* Material to process *
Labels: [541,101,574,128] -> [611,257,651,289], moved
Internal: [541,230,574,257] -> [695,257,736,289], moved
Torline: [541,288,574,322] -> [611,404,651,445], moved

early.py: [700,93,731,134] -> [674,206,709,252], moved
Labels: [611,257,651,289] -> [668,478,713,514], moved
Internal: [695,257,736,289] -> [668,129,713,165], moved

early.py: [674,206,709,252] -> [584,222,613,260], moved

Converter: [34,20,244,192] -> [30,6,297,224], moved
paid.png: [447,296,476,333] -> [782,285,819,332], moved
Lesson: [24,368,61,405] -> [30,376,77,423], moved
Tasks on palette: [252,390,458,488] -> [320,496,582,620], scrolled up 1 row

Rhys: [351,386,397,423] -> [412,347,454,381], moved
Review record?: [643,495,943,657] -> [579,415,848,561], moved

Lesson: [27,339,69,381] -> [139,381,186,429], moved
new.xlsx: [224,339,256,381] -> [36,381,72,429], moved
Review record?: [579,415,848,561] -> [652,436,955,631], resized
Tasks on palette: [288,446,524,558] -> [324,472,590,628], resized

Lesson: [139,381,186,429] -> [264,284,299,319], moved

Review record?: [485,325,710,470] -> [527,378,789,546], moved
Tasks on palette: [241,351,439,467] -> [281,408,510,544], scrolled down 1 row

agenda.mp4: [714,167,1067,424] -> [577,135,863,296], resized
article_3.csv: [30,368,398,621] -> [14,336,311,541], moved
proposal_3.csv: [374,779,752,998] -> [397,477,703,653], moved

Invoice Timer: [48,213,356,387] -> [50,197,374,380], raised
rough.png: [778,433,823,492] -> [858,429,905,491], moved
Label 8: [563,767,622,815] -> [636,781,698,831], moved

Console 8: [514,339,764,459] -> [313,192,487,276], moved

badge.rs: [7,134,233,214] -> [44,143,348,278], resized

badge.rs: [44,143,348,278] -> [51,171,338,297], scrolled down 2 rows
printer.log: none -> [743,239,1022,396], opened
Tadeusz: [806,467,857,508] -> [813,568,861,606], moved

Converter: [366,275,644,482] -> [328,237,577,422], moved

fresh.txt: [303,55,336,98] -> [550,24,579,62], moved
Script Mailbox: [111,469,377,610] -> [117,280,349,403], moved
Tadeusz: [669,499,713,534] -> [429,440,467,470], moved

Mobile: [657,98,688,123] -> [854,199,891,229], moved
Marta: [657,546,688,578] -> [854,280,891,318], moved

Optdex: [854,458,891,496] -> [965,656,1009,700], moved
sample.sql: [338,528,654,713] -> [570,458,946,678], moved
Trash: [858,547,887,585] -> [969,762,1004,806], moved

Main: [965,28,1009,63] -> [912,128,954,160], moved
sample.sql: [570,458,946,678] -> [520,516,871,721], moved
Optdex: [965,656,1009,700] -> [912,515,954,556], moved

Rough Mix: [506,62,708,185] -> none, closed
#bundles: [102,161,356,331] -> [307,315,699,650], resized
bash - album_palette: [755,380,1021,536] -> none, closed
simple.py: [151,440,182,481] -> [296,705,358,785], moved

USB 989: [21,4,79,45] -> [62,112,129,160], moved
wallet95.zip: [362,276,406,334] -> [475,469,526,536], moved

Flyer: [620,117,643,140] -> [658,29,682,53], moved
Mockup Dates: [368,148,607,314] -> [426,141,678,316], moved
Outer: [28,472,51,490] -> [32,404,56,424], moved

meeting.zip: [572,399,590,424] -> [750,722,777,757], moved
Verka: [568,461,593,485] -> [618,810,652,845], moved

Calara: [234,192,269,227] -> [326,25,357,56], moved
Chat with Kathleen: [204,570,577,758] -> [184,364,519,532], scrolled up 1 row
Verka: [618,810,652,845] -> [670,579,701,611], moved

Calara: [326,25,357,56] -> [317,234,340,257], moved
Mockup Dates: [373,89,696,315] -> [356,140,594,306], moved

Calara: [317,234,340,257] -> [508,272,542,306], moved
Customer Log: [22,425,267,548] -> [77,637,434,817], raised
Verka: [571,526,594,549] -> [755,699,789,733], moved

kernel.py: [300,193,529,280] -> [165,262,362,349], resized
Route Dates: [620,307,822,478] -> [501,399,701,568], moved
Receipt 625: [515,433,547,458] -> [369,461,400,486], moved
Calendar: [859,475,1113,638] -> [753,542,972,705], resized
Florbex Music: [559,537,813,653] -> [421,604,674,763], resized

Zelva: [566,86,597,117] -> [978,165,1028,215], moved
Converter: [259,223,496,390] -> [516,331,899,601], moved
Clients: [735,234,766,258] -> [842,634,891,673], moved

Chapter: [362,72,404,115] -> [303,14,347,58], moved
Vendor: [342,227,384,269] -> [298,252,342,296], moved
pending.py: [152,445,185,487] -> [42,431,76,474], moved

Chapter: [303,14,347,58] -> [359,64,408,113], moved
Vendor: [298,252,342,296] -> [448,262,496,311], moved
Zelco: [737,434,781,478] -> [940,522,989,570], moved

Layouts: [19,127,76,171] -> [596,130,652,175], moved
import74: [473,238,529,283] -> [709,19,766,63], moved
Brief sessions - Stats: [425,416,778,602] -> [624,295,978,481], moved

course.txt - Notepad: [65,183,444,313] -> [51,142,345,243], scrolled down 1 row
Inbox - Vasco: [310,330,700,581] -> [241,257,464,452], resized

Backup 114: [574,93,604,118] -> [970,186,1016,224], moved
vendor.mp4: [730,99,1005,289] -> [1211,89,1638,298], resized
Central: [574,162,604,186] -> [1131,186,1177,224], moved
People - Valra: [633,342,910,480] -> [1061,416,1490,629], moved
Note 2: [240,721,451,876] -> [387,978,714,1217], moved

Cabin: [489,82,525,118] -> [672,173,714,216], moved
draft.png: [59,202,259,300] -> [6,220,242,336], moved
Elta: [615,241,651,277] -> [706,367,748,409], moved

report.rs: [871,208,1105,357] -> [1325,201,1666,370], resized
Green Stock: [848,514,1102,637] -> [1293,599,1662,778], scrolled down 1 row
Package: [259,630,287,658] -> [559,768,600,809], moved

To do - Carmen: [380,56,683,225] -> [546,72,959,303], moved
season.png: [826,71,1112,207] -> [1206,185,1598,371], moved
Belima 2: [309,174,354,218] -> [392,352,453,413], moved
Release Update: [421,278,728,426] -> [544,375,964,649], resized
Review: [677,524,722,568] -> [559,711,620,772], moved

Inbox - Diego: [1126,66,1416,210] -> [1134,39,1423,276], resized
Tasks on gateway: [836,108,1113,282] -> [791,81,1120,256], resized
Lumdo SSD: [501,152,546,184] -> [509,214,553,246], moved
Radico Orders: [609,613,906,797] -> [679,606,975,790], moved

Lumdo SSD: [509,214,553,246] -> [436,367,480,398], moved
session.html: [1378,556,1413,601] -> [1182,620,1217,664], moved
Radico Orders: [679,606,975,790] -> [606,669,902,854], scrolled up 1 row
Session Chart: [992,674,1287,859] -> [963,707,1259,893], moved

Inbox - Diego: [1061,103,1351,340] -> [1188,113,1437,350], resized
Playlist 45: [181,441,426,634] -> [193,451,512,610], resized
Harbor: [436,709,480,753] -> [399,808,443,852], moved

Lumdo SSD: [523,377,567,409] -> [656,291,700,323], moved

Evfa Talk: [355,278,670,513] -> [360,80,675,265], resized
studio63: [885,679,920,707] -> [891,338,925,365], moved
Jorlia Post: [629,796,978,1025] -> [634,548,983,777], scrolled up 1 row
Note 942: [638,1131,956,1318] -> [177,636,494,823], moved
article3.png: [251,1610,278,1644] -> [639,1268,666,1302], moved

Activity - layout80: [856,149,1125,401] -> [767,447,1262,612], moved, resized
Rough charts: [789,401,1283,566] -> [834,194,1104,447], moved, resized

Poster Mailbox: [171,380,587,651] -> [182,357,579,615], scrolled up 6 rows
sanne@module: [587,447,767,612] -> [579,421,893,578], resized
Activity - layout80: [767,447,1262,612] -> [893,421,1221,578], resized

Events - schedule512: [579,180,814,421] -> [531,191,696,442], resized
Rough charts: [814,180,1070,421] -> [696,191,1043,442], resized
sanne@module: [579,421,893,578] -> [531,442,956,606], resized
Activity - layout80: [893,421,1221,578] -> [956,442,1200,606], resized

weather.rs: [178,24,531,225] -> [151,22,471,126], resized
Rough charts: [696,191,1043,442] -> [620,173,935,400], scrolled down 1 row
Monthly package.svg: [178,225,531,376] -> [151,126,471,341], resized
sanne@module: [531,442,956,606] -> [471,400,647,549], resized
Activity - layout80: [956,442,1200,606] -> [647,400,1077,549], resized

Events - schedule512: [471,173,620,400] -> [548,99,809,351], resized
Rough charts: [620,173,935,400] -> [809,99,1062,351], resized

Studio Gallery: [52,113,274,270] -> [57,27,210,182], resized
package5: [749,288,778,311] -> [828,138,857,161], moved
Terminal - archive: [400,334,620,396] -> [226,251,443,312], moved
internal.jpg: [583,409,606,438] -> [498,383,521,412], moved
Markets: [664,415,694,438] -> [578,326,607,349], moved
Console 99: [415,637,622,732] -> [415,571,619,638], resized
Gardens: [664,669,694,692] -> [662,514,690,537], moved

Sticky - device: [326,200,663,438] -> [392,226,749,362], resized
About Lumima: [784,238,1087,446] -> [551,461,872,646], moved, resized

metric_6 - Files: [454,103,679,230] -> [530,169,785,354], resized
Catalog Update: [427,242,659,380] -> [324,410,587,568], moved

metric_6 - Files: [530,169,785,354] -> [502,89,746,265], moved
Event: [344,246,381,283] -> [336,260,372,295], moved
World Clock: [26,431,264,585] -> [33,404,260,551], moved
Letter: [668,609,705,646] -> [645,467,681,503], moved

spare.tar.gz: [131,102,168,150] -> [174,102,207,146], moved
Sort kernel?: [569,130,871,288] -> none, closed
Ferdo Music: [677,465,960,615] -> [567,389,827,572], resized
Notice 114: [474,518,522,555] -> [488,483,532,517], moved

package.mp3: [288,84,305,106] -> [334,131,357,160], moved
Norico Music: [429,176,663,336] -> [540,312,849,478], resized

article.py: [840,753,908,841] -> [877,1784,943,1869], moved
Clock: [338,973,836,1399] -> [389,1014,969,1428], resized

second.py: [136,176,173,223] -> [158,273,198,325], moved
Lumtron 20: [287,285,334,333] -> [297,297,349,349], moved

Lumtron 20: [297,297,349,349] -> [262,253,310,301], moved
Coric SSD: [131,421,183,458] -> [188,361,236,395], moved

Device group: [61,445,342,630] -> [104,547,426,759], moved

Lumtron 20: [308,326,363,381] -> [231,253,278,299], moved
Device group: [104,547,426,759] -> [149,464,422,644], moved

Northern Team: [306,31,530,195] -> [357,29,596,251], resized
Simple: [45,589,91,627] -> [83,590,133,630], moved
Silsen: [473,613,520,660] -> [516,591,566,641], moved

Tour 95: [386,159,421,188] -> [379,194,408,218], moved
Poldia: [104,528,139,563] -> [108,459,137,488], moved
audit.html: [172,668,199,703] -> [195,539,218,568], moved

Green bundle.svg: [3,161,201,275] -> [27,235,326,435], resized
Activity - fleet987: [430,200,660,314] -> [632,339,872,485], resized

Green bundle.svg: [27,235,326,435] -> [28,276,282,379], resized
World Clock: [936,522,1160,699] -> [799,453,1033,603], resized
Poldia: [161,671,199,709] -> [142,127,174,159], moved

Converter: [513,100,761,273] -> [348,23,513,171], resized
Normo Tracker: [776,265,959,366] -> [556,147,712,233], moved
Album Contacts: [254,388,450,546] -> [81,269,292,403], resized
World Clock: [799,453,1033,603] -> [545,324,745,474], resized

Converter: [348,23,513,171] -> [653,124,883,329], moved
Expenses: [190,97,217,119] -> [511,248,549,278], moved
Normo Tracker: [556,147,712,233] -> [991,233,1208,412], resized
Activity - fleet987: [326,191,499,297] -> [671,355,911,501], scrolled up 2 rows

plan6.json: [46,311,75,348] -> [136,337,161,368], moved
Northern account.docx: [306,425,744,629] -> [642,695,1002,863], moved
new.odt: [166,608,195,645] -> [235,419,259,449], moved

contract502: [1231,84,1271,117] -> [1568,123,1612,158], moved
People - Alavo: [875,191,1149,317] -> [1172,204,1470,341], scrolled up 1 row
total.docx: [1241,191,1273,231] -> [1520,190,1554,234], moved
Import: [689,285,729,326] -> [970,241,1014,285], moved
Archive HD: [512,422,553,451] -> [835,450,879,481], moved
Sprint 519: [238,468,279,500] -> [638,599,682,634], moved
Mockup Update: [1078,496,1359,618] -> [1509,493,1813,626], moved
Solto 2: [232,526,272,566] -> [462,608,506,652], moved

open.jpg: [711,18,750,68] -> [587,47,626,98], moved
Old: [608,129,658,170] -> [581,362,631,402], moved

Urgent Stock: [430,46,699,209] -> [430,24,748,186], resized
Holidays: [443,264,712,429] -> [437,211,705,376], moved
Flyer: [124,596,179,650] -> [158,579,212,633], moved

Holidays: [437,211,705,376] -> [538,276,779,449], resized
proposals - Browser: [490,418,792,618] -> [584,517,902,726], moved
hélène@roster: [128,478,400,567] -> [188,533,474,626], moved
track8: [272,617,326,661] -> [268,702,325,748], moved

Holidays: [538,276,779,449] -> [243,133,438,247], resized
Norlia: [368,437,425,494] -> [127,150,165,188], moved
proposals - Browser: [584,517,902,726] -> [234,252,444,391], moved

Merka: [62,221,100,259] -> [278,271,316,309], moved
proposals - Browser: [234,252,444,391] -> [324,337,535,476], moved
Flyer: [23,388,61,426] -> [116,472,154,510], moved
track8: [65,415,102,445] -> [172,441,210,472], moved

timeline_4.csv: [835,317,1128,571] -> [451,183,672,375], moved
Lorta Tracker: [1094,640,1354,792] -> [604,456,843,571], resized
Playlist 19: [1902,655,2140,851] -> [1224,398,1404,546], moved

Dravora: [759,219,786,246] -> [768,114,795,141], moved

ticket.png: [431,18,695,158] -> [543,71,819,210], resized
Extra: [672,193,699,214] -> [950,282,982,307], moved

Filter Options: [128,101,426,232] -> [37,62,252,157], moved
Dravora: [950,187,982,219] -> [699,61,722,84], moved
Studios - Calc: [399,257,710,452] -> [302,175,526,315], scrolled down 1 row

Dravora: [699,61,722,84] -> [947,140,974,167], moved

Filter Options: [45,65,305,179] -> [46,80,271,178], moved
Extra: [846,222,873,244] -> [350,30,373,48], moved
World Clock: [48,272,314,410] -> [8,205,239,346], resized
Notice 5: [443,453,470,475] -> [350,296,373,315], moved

* Description of the task *
Only the lines above from the line containing "Converter: [366,275,644,482] ->" through the line containing "Tadeusz: [669,499,713,534] ->" should be retyped, exactly and with both ends included.

* Written solution *
Converter: [366,275,644,482] -> [328,237,577,422], moved

fresh.txt: [303,55,336,98] -> [550,24,579,62], moved
Script Mailbox: [111,469,377,610] -> [117,280,349,403], moved
Tadeusz: [669,499,713,534] -> [429,440,467,470], moved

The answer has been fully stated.